(Prompt): When copying the listing below, skip every picture and repeat exactly the lines from the first one through the line that contains "white cone [557,200,600,266] -> none".

(Supplied entries):
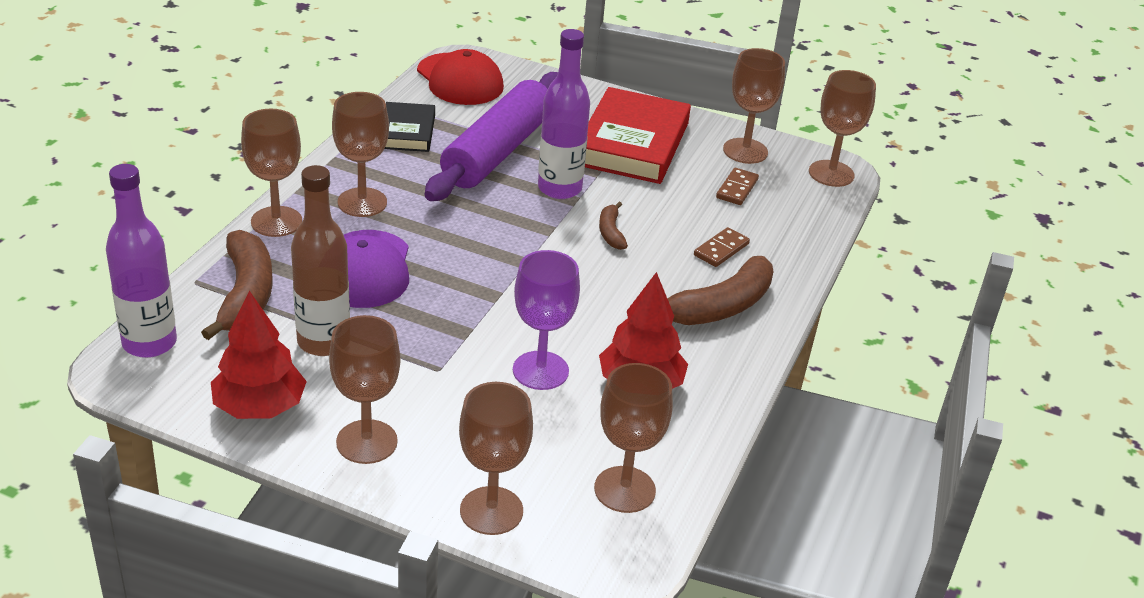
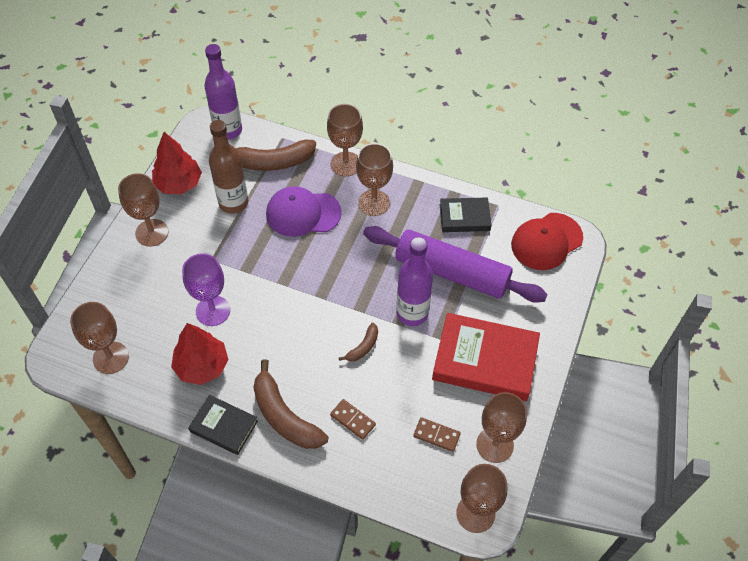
camera: 90 degrees right, 20 degrees up
brown goblet [459,382,533,535] -> none
brown banana [599,202,628,250] -> brown banana turned 135 degrees clockwise [339,323,378,361]
none -> black book [188,395,258,455]

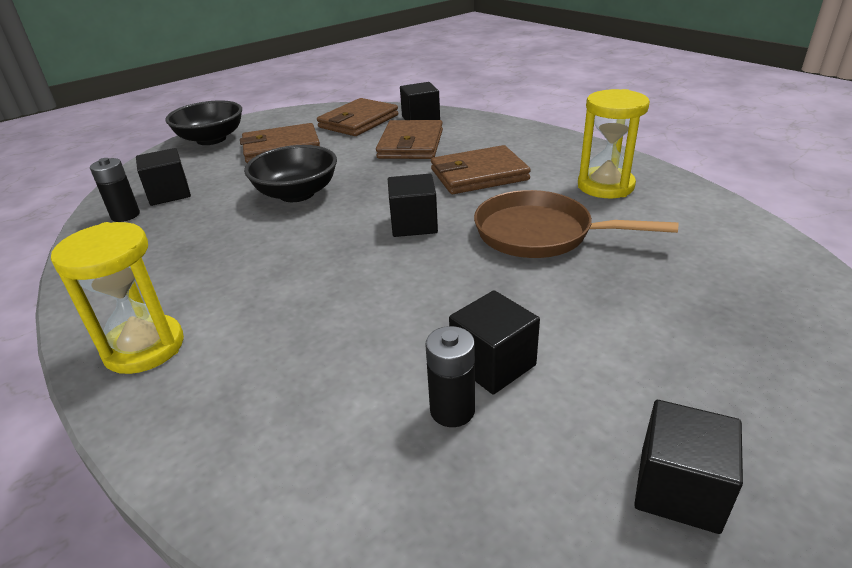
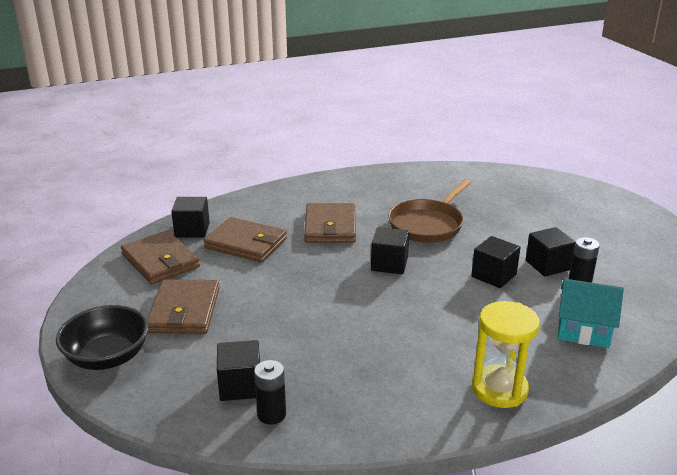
camera: 75 degrees left, 5 degrees down
black bowl [244,145,337,202] -> none
yellow hourglass [578,89,650,198] -> none
black cube [634,400,743,534] -> black cube moved to [471,236,521,288]
none -> turquoise house [558,279,624,348]

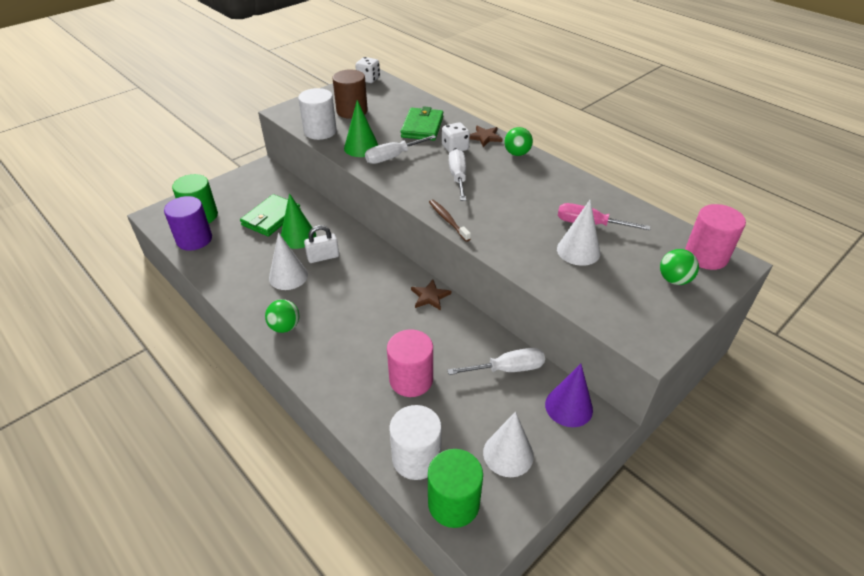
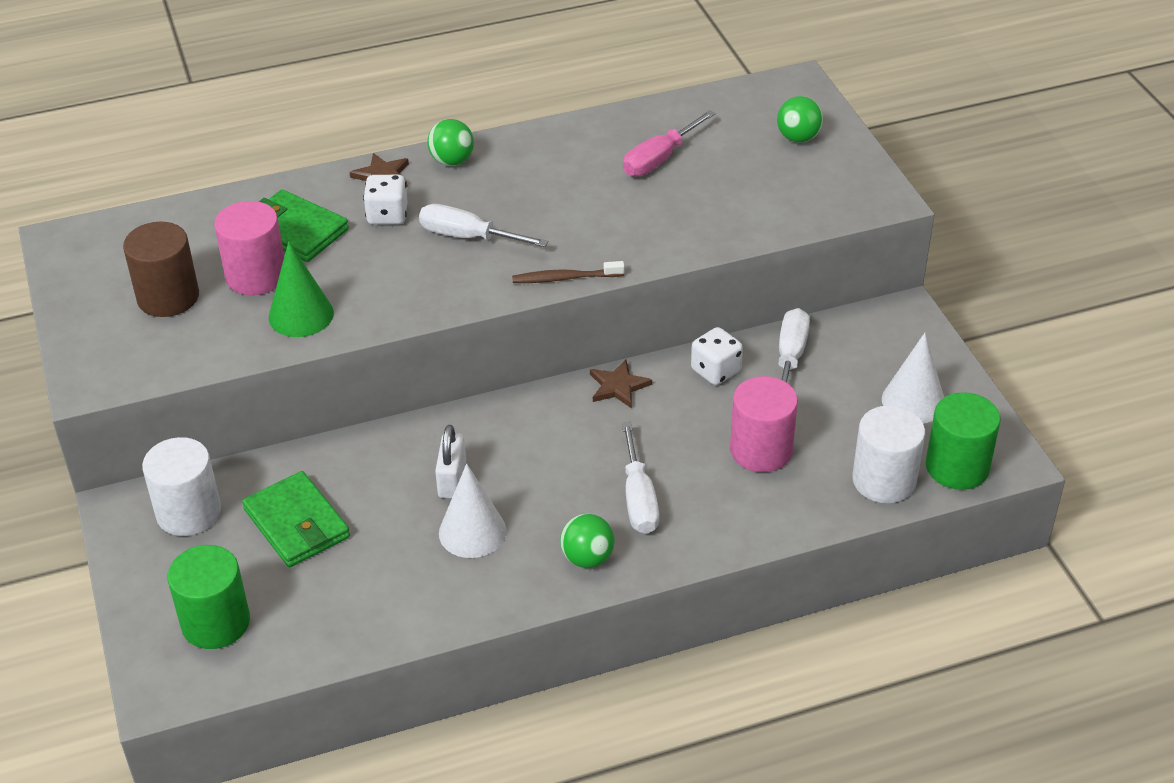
camera: 65 degrees left, 0 degrees up
purple cylinder [164,196,212,251] -> none
green cone [281,193,316,249] -> none
white cylinder [298,88,337,140] -> white cylinder moved to [142,437,221,536]
white dice [355,57,380,83] -> white dice moved to [691,327,743,385]
white screwdriver [365,135,436,164] -> white screwdriver moved to [622,422,659,534]
purple cone [545,364,593,427] -> none
white cone [557,200,600,266] -> none
pink cylinder [685,204,746,270] -> pink cylinder moved to [214,201,284,295]

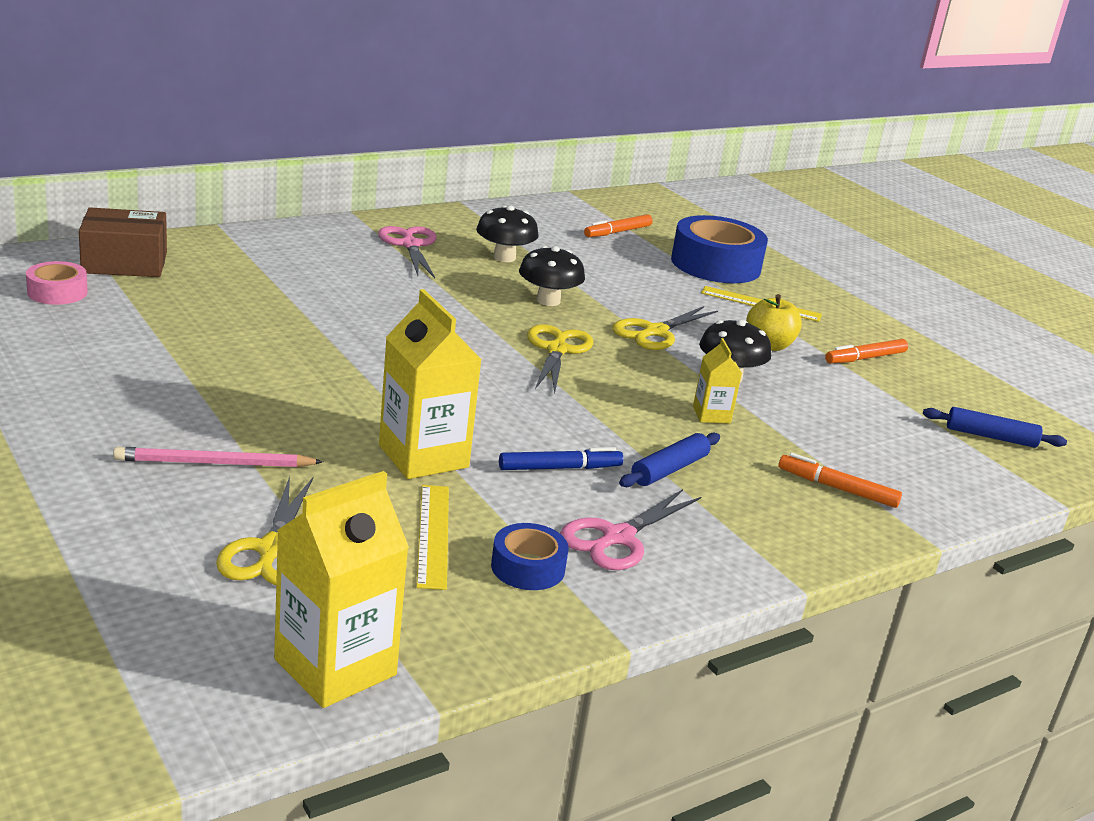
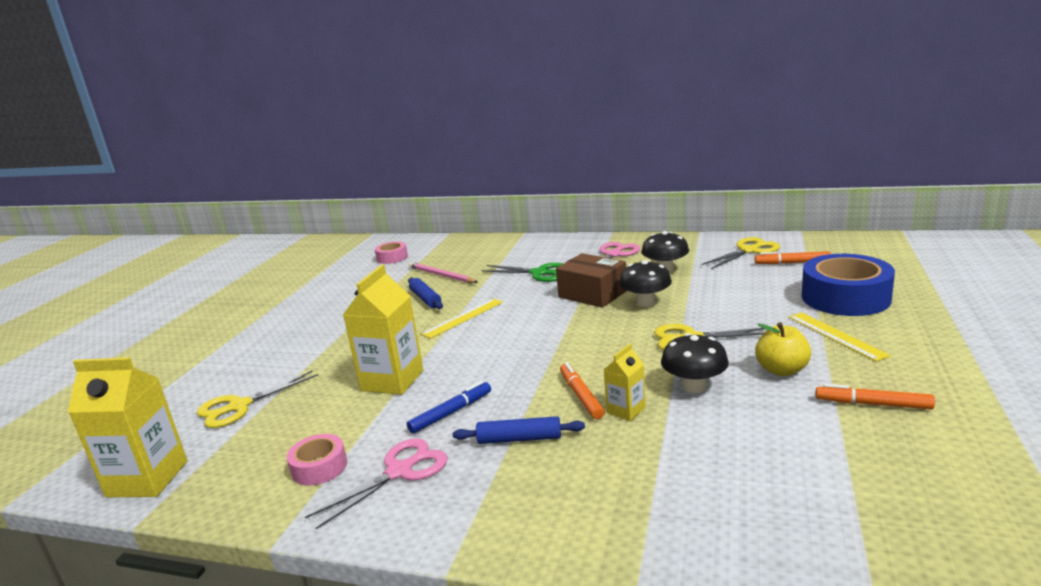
camera: 55 degrees right, 5 degrees down
brown box [79,207,167,277] -> brown box moved to [556,253,627,308]
pink pencil [113,447,323,467] -> pink pencil moved to [409,262,478,283]
yellow ruler [416,485,449,590] -> yellow ruler moved to [421,299,503,339]
blue tape [491,523,569,590] -> pink tape [287,434,347,485]
blue marker [499,447,624,470] -> blue marker turned 75 degrees counterclockwise [407,381,491,434]
yellow scissors [527,324,593,393] -> yellow scissors moved to [702,237,780,269]
pink scissors [560,489,701,570] -> pink scissors turned 135 degrees clockwise [305,438,448,529]
orange marker [779,453,902,508] -> orange marker moved to [560,362,605,419]
blue rolling pin [923,407,1067,448] -> blue rolling pin moved to [408,278,443,309]
none -> green scissors [482,263,563,282]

(Answer to the exercise):
camera: 90 degrees right, 20 degrees up
brown goblet [459,382,533,535] -> none
brown banana [599,202,628,250] -> brown banana turned 135 degrees clockwise [339,323,378,361]
none -> black book [188,395,258,455]

camera: 75 degrees left, 5 degrees down
black bowl [244,145,337,202] -> none
yellow hourglass [578,89,650,198] -> none
black cube [634,400,743,534] -> black cube moved to [471,236,521,288]
none -> turquoise house [558,279,624,348]

camera: 65 degrees left, 0 degrees up
purple cylinder [164,196,212,251] -> none
green cone [281,193,316,249] -> none
white cylinder [298,88,337,140] -> white cylinder moved to [142,437,221,536]
white dice [355,57,380,83] -> white dice moved to [691,327,743,385]
white screwdriver [365,135,436,164] -> white screwdriver moved to [622,422,659,534]
purple cone [545,364,593,427] -> none
white cone [557,200,600,266] -> none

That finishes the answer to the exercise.